▶ _REQUIRED ACTION_
Within the records that follow, find every line containing the string "flashlight". Copy those lines.

▶ _RECORDS FOR THE TASK_

---*---

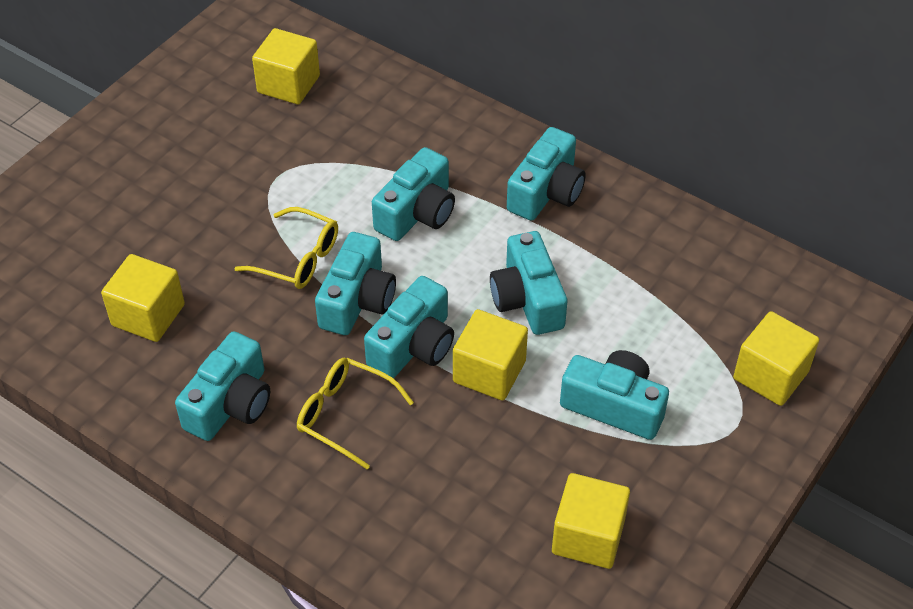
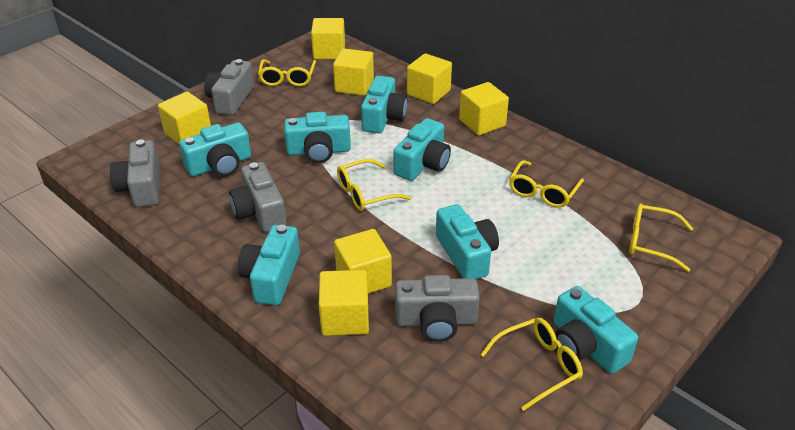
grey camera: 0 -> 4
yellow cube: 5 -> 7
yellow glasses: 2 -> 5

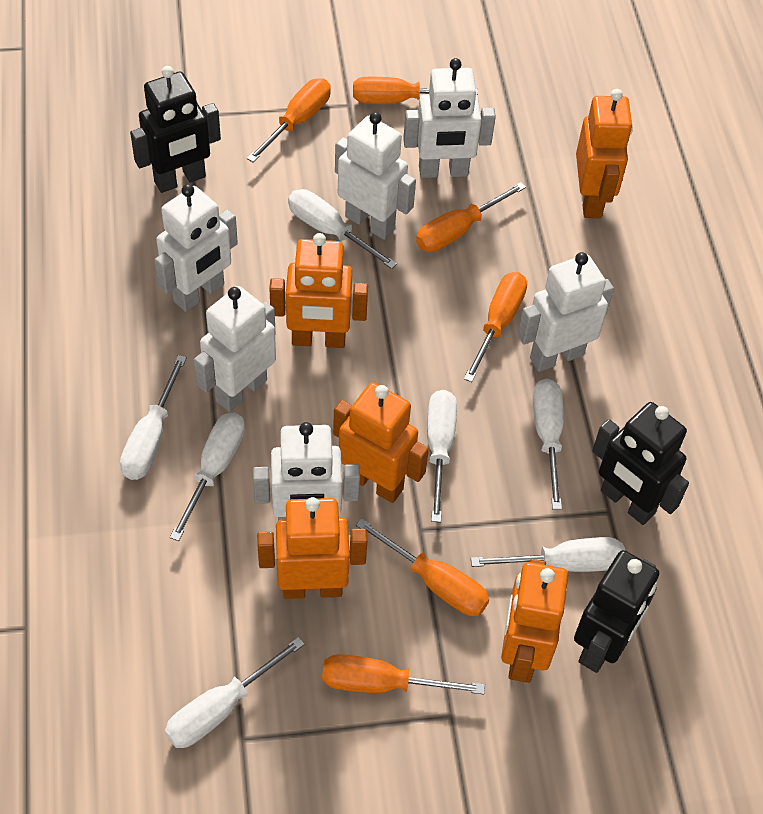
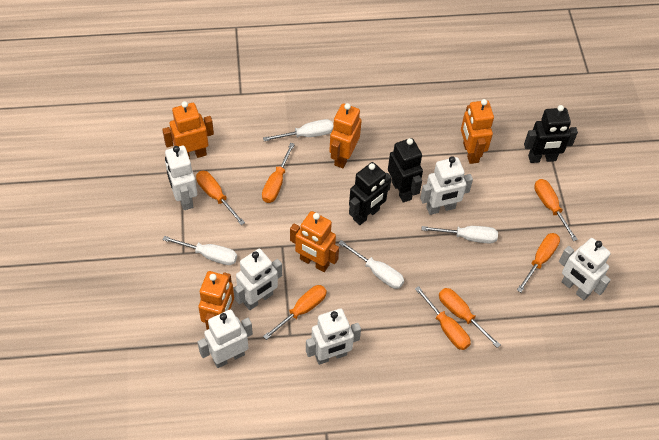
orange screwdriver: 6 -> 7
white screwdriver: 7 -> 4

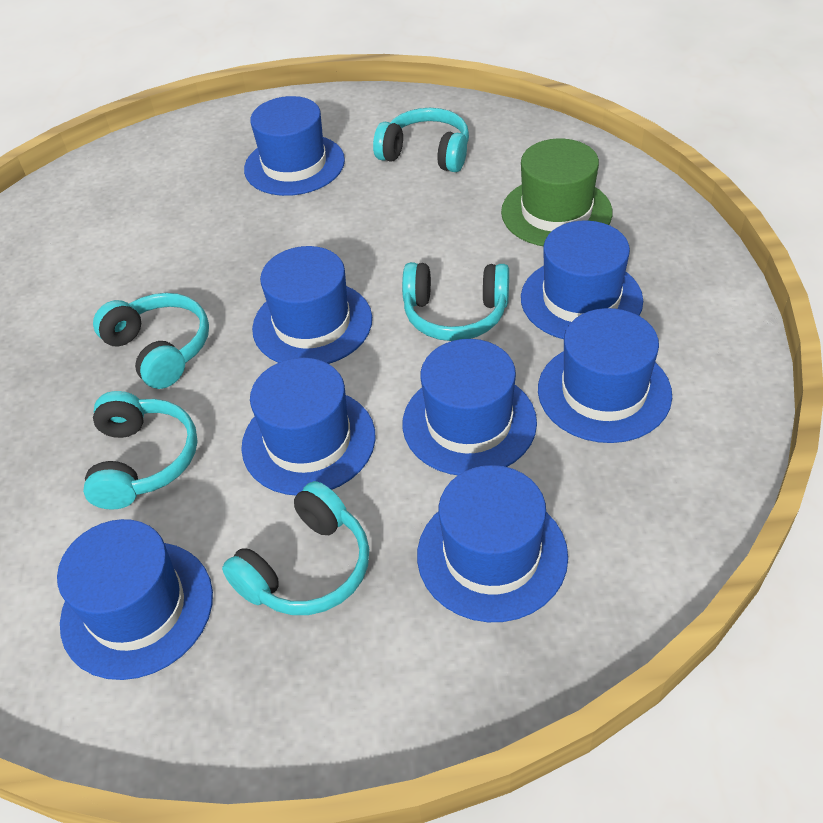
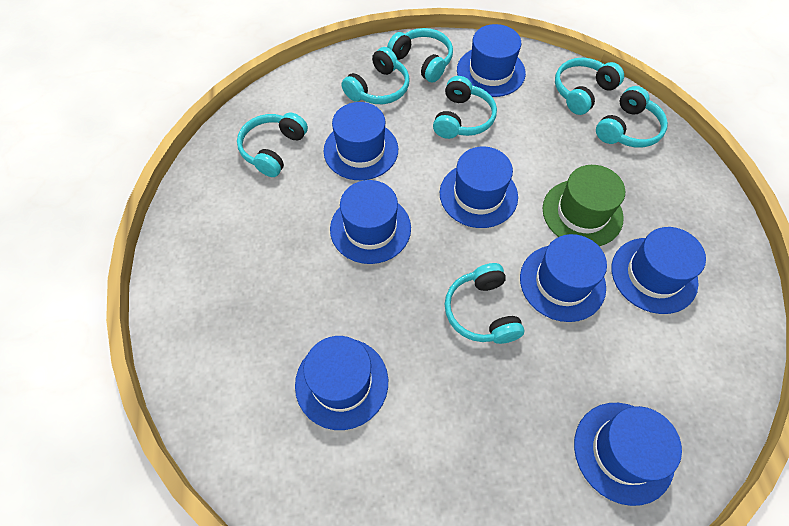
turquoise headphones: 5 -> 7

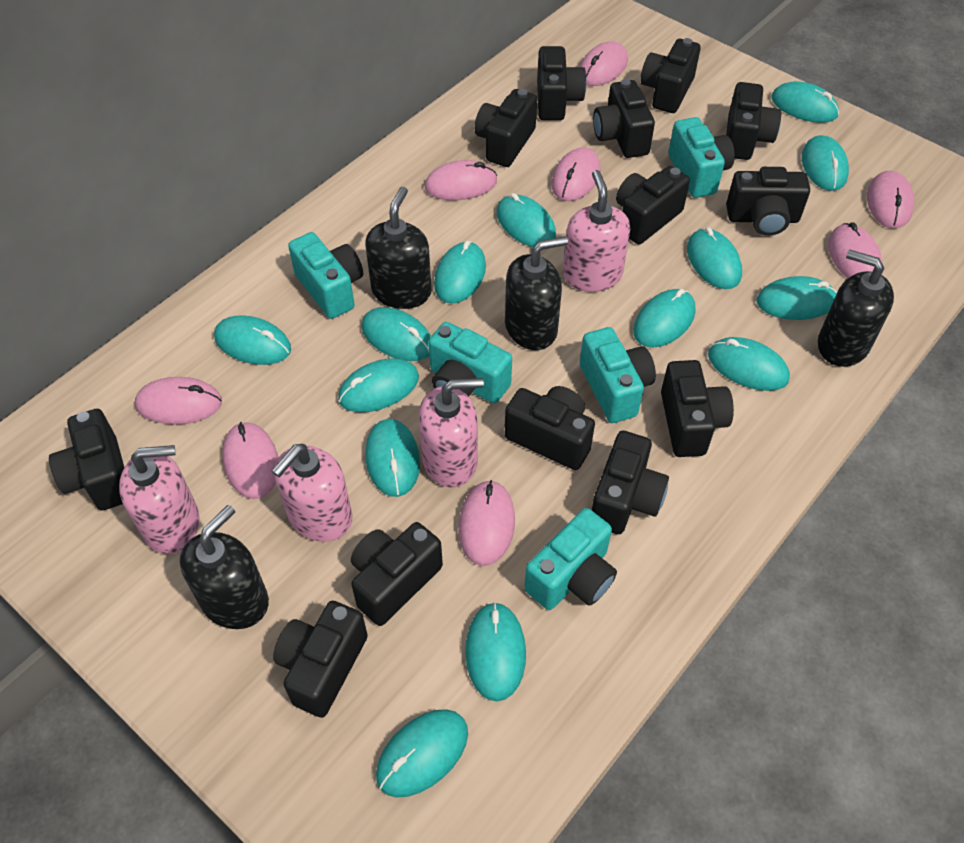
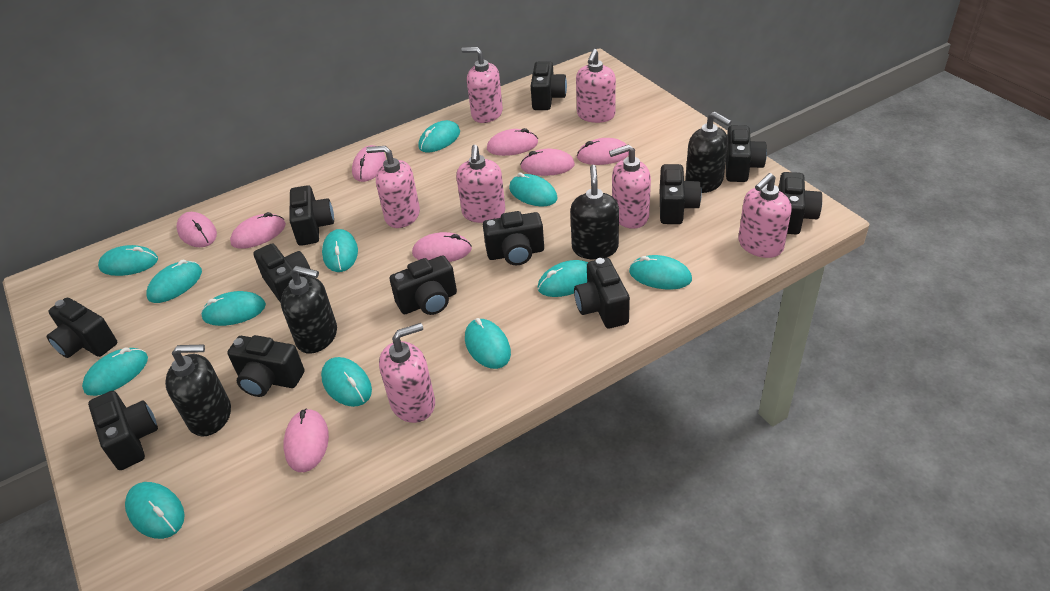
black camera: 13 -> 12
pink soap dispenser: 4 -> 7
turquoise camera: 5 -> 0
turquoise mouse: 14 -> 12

---*---

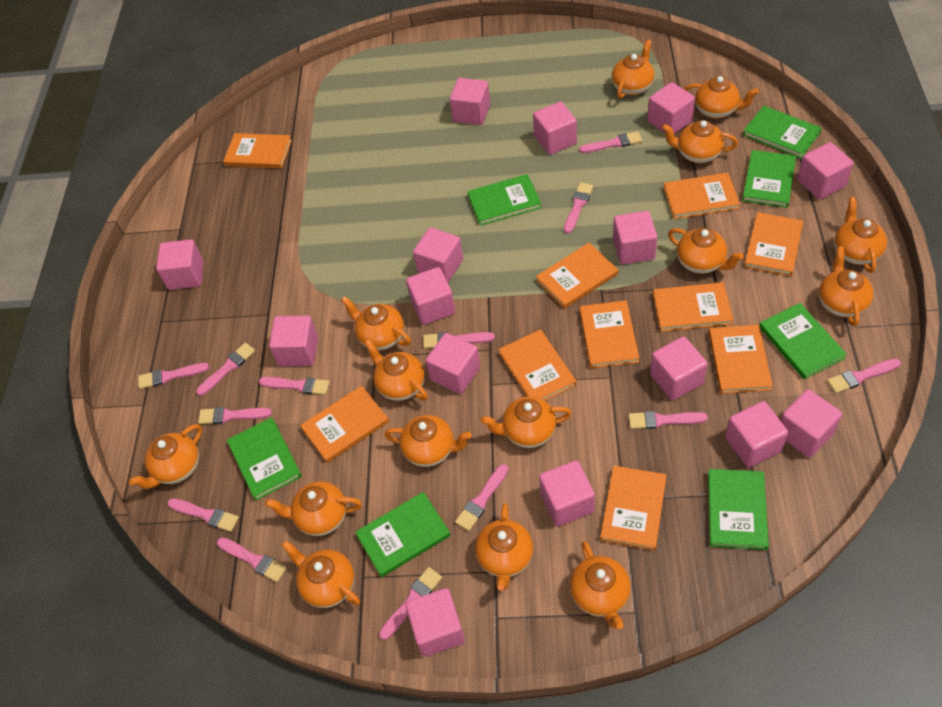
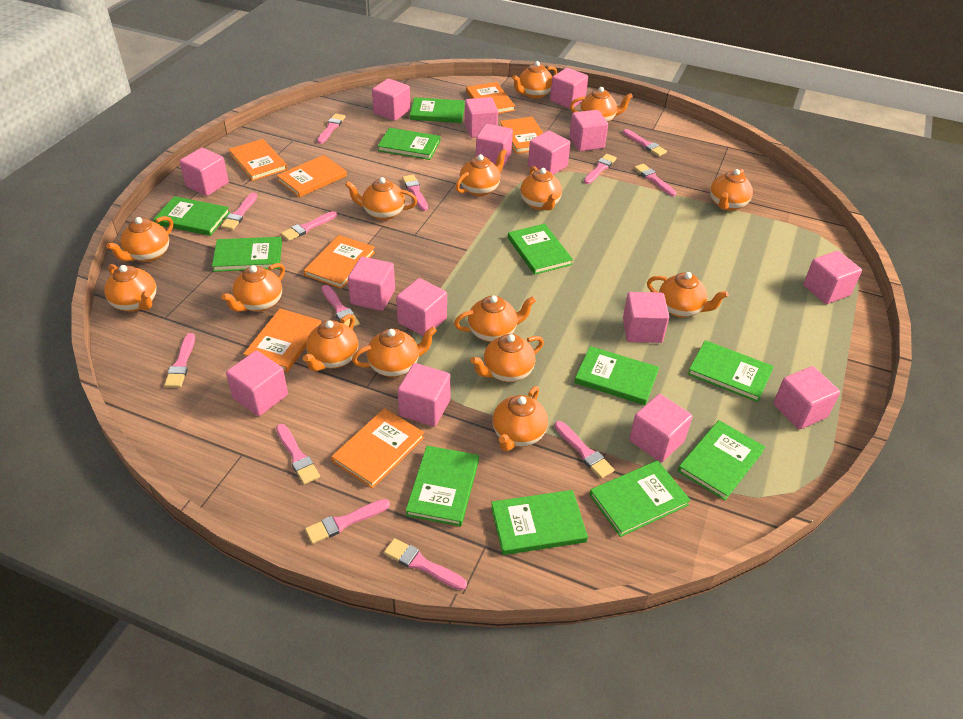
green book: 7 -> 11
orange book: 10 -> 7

---*---

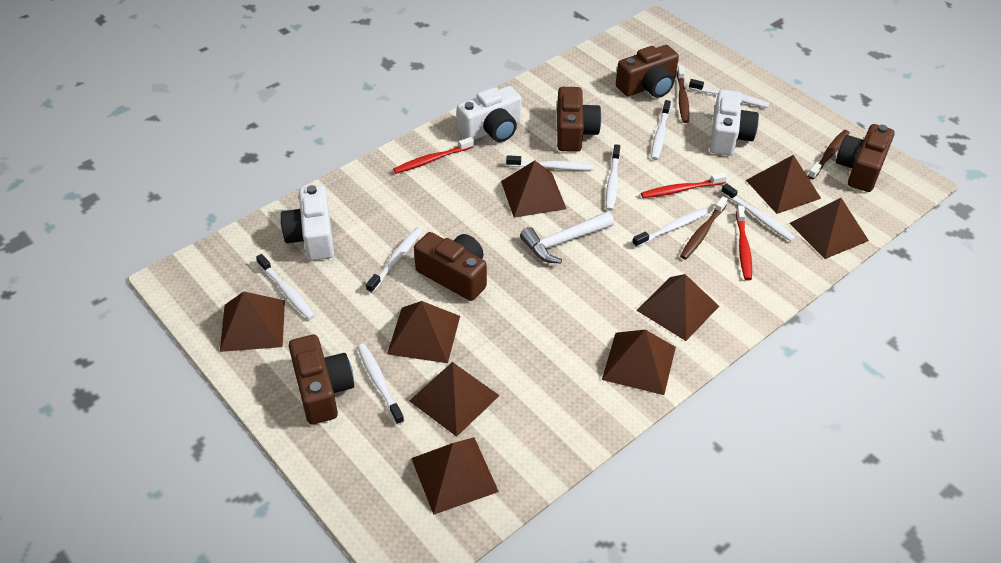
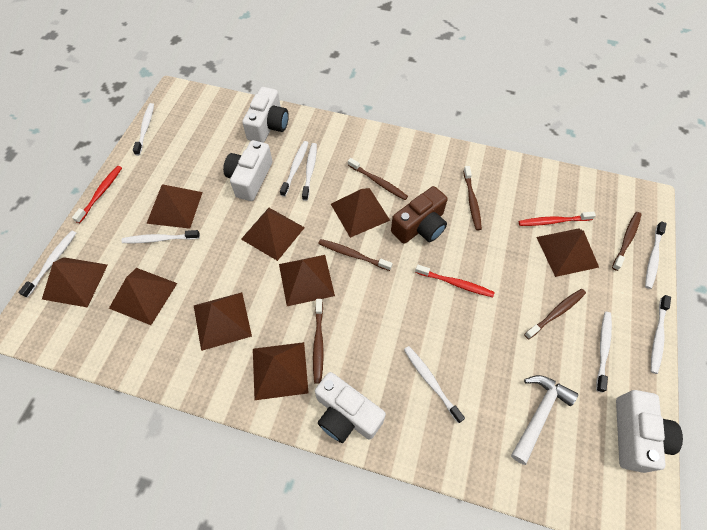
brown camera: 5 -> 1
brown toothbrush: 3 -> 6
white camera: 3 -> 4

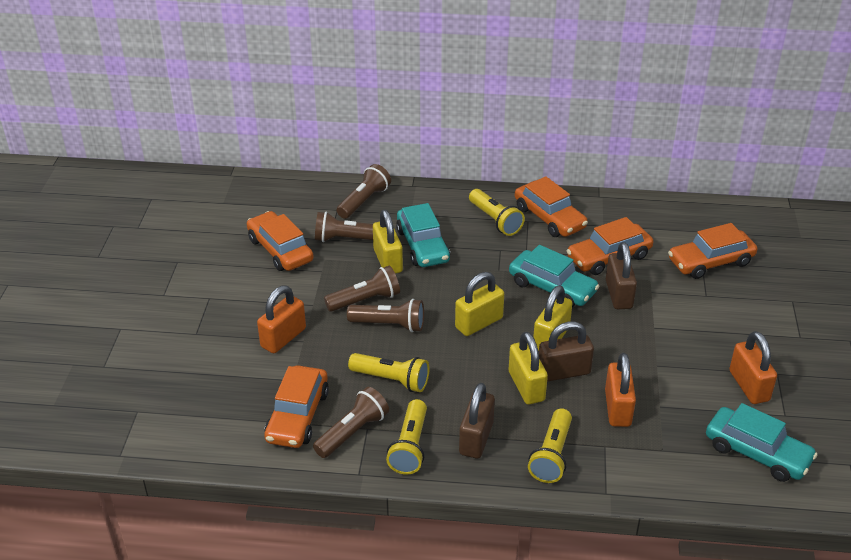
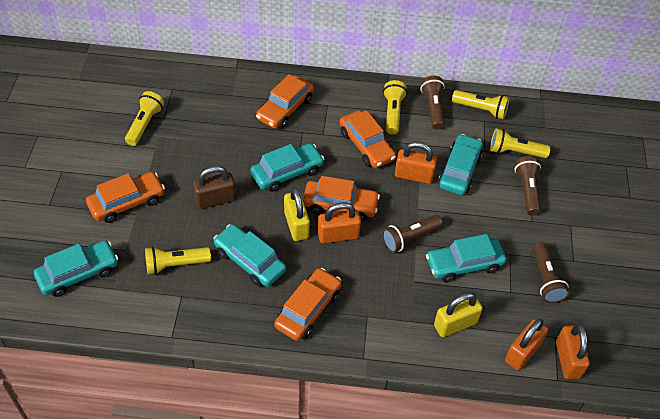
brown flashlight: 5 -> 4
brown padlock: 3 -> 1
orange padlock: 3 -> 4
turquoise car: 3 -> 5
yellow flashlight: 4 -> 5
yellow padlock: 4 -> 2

---*---

▶ _EXERCISE ANSWER_
brown flashlight: 5 -> 4
yellow flashlight: 4 -> 5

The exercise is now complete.